Records provided:

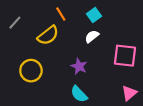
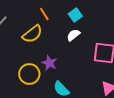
purple star: (79, 66) -> (49, 63), moved
yellow circle: (31, 71) -> (29, 74), moved

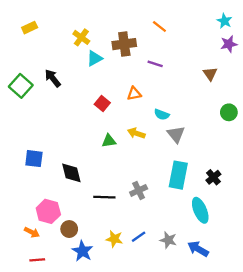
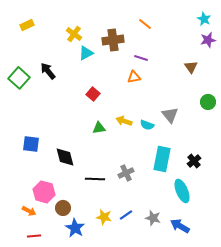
orange triangle: (134, 94) -> (134, 77), moved
cyan semicircle: (162, 115) -> (147, 125), moved
gray triangle: (176, 134) -> (170, 115), moved

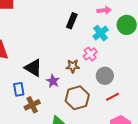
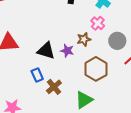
purple star: (53, 81) -> (67, 51), moved

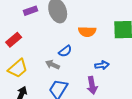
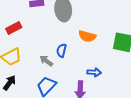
blue semicircle: (65, 51) -> (62, 50), turned 128

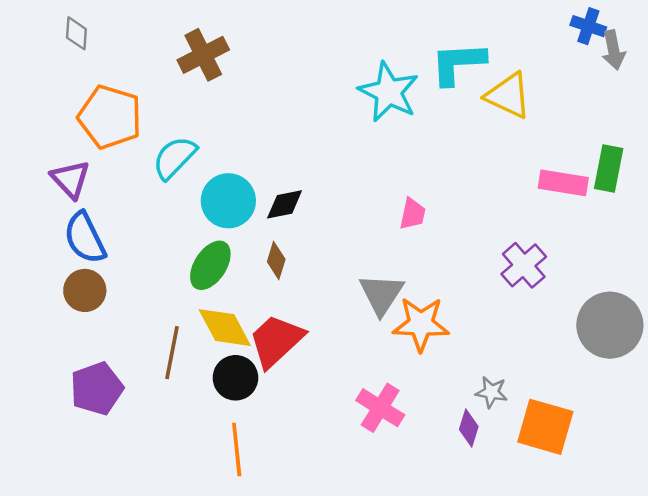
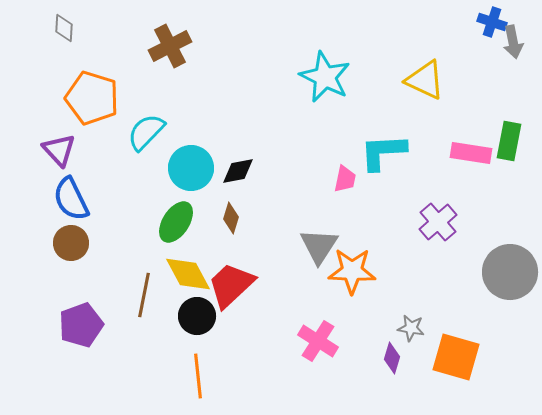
cyan L-shape: (458, 63) -> (383, 152), moved

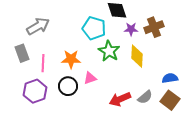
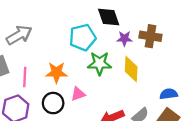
brown cross: (154, 27) -> (150, 36), turned 30
cyan pentagon: (94, 28) -> (83, 37), turned -30
green star: (109, 51) -> (100, 63), turned -30

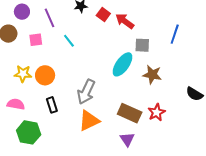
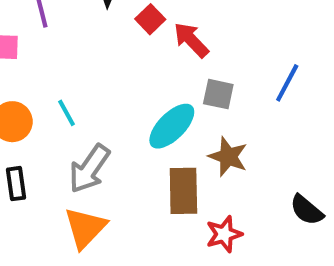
cyan line: (69, 41) -> (66, 113), moved
brown rectangle: (130, 113) -> (183, 191), moved, turned 55
orange triangle: (89, 121) -> (85, 228), turned -30

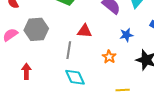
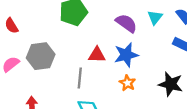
blue star: (126, 35) -> (126, 55), moved, size x1.5

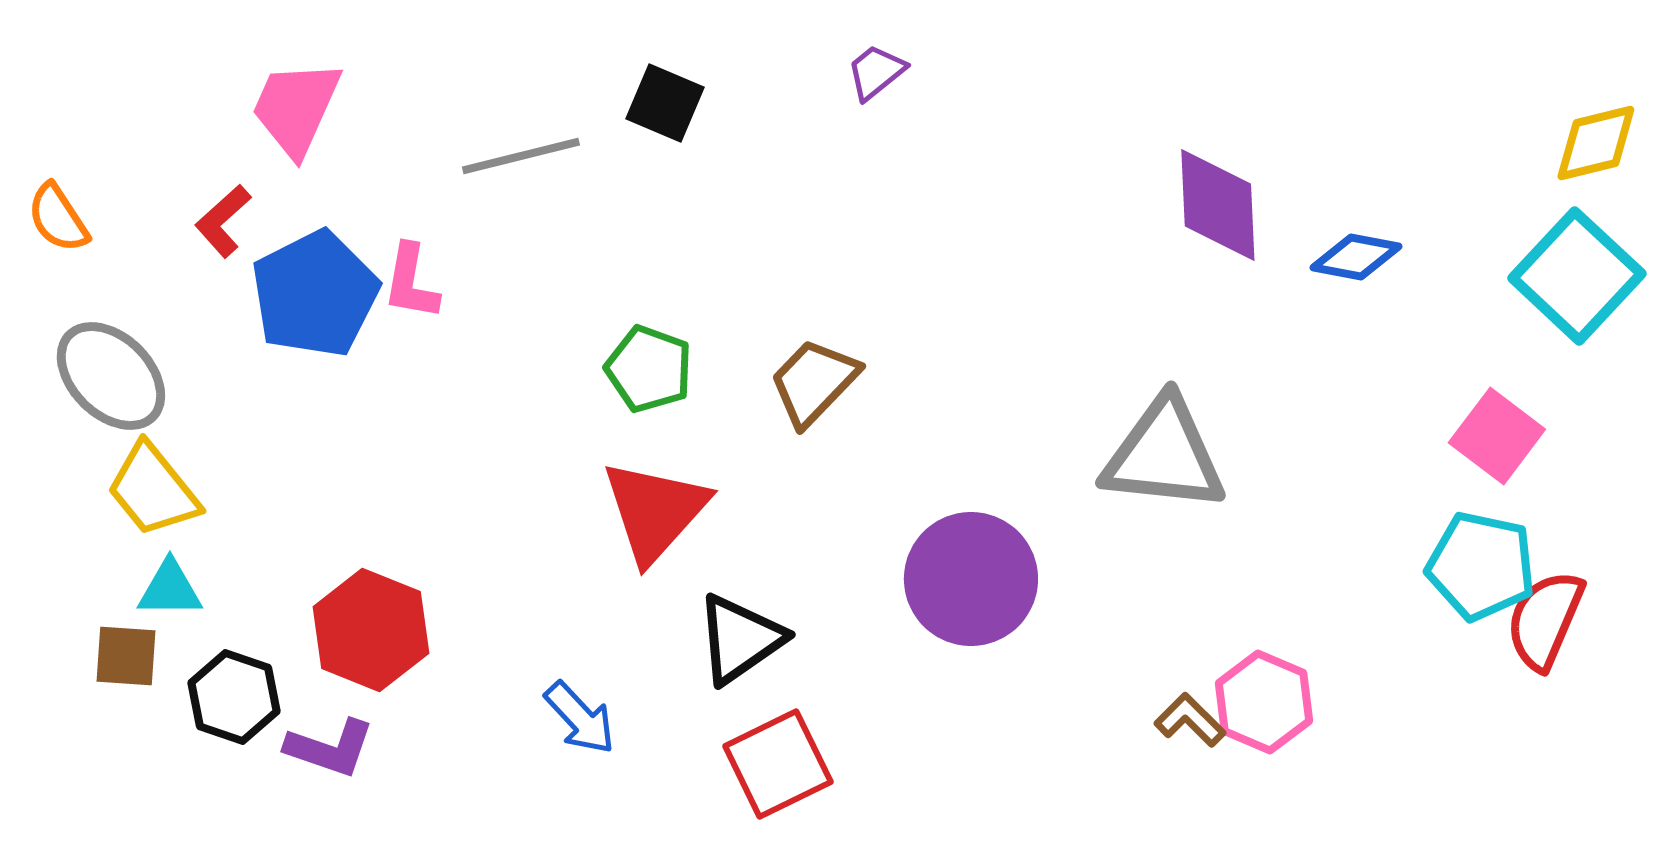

Task statement:
Filter the listing by the string "turned"; copy each matching line.

Written solution:
blue semicircle: (65, 51) -> (62, 50), turned 128
brown cross: (154, 27) -> (150, 36), turned 30
cyan pentagon: (94, 28) -> (83, 37), turned -30
green star: (109, 51) -> (100, 63), turned -30
brown rectangle: (130, 113) -> (183, 191), moved, turned 55
orange triangle: (89, 121) -> (85, 228), turned -30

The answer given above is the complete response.